• [What you will do] Which lines of the data include the string "pocket"? List them all.

Data records
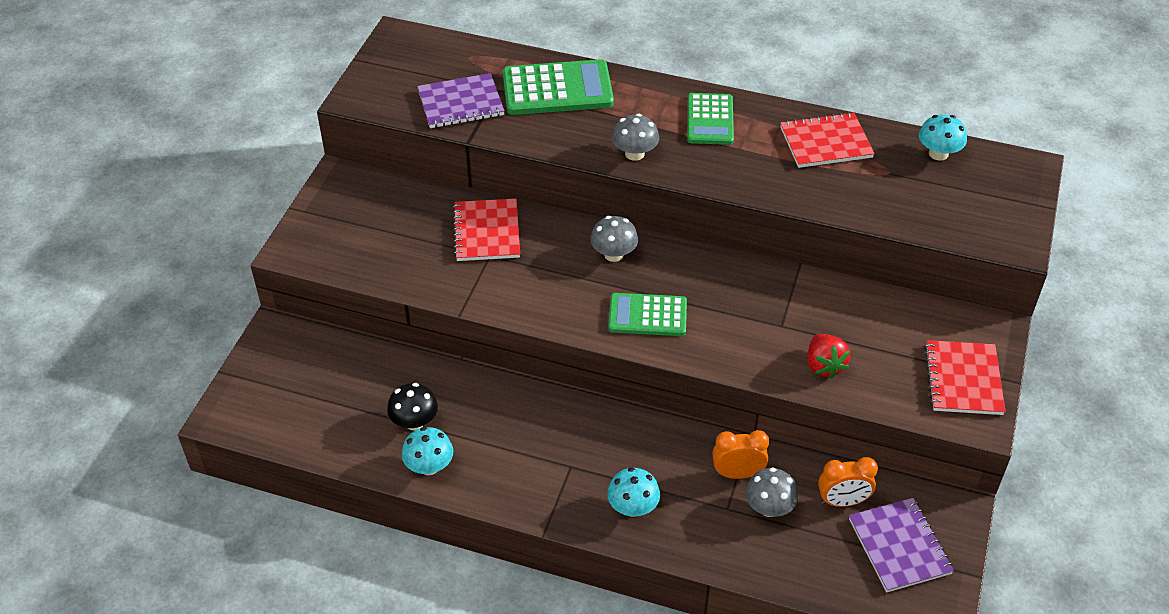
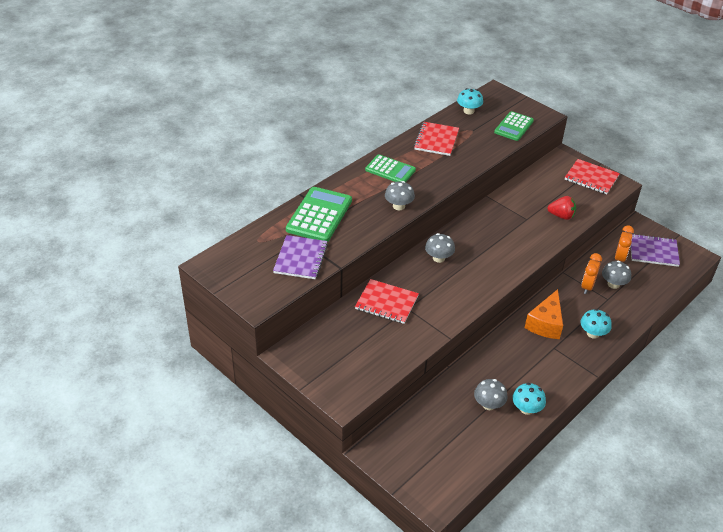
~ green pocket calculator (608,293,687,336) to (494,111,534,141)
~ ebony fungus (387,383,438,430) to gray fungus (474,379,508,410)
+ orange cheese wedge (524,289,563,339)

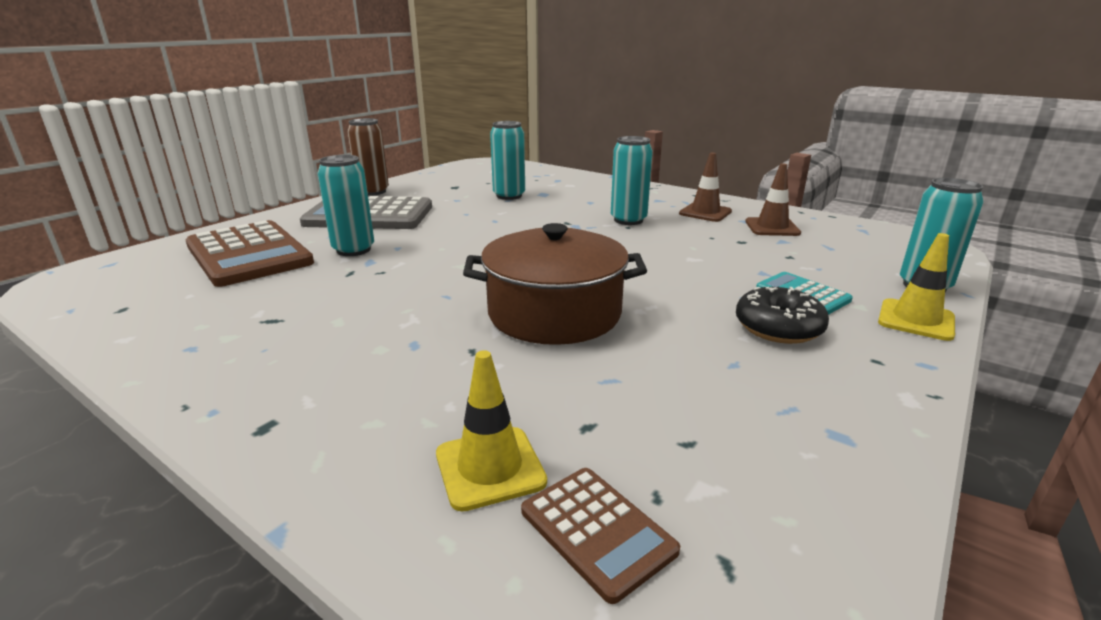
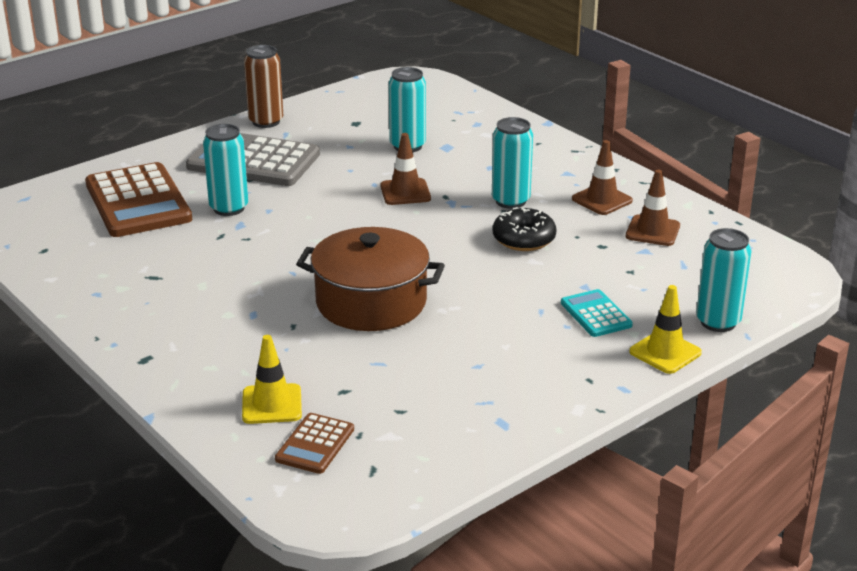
~ ebony doughnut (736,287,829,344) to (493,207,556,251)
~ russet pocket calculator (521,468,680,604) = (275,413,354,474) 45 degrees clockwise
+ russet road cone (380,133,431,205)

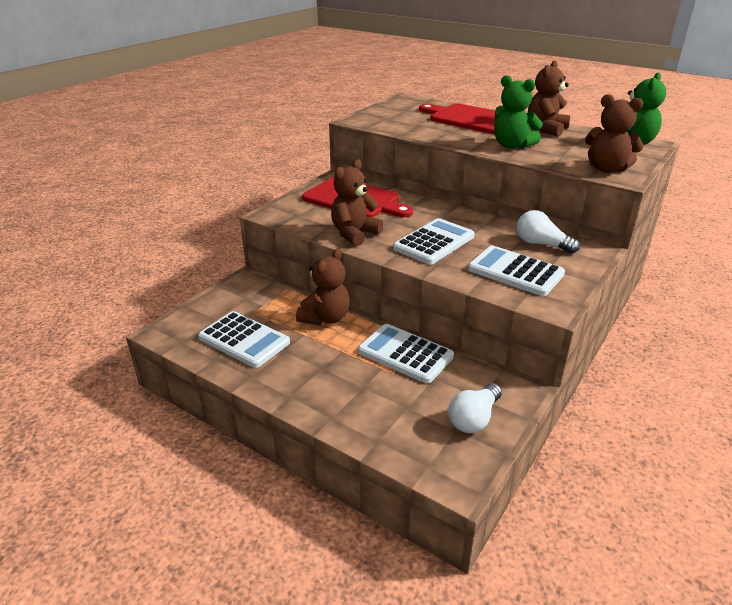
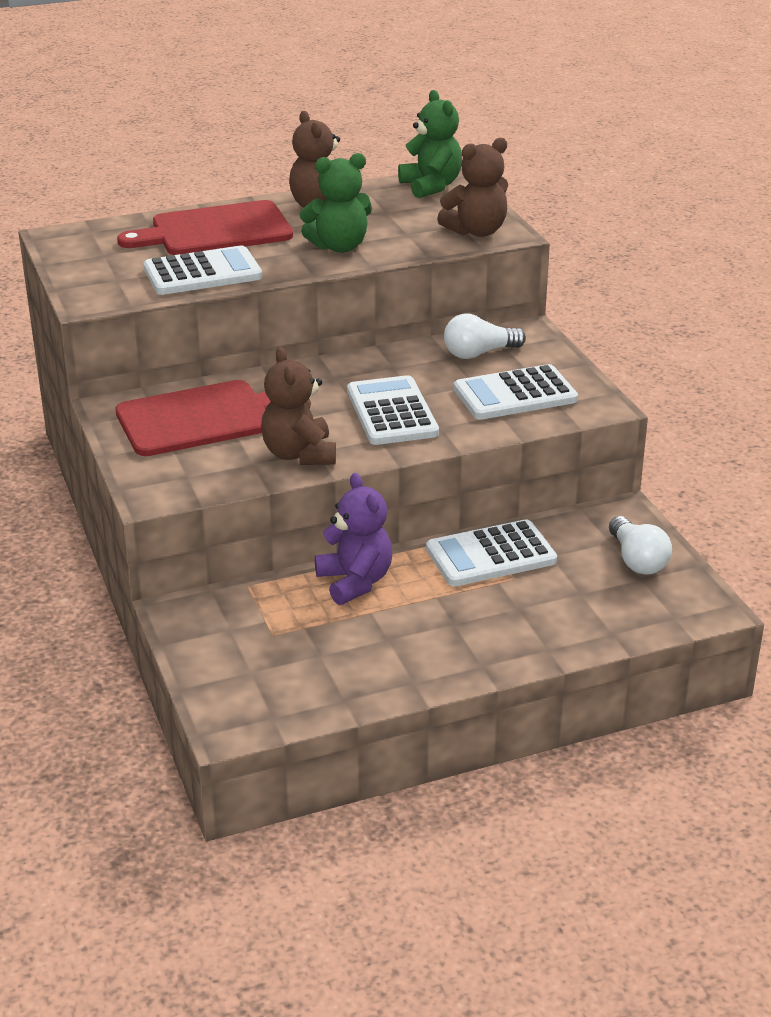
~ russet stuffed bear (296,249,350,325) to royal purple stuffed bear (315,473,392,605)
~ white pocket calculator (198,311,290,368) to (144,245,262,295)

• [Problem solution]
~ green pocket calculator (608,293,687,336) to (494,111,534,141)
~ russet pocket calculator (521,468,680,604) = (275,413,354,474) 45 degrees clockwise
~ white pocket calculator (198,311,290,368) to (144,245,262,295)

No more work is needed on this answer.